- [What the exercise asks]: Using the records below, repeat exactly the lines from the one holding "cyan arrow: (97, 33) -> (135, 47), turned 42" through the one holding "yellow square: (976, 347)", both ends included, and no others.

Stored data
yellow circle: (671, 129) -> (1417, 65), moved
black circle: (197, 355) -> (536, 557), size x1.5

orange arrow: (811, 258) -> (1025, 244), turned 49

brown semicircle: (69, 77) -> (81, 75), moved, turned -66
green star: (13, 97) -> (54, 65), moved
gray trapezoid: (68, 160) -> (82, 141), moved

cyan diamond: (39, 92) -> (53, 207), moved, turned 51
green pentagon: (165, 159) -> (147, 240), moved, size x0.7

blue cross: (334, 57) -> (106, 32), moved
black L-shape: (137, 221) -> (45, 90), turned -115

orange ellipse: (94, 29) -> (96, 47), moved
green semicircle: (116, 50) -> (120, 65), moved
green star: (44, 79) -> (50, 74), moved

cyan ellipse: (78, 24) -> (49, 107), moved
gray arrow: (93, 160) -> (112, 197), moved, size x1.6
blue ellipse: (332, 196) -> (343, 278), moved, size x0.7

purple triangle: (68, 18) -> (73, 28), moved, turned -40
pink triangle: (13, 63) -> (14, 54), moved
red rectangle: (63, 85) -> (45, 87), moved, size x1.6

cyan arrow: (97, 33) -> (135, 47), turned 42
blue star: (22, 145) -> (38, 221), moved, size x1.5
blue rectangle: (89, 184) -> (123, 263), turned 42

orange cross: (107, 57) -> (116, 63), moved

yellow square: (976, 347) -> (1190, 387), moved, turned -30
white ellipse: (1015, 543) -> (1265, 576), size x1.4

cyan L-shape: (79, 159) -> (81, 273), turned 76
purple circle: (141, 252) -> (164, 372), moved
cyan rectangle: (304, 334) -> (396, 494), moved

- [Solution]:
cyan arrow: (97, 33) -> (135, 47), turned 42
blue star: (22, 145) -> (38, 221), moved, size x1.5
blue rectangle: (89, 184) -> (123, 263), turned 42

orange cross: (107, 57) -> (116, 63), moved

yellow square: (976, 347) -> (1190, 387), moved, turned -30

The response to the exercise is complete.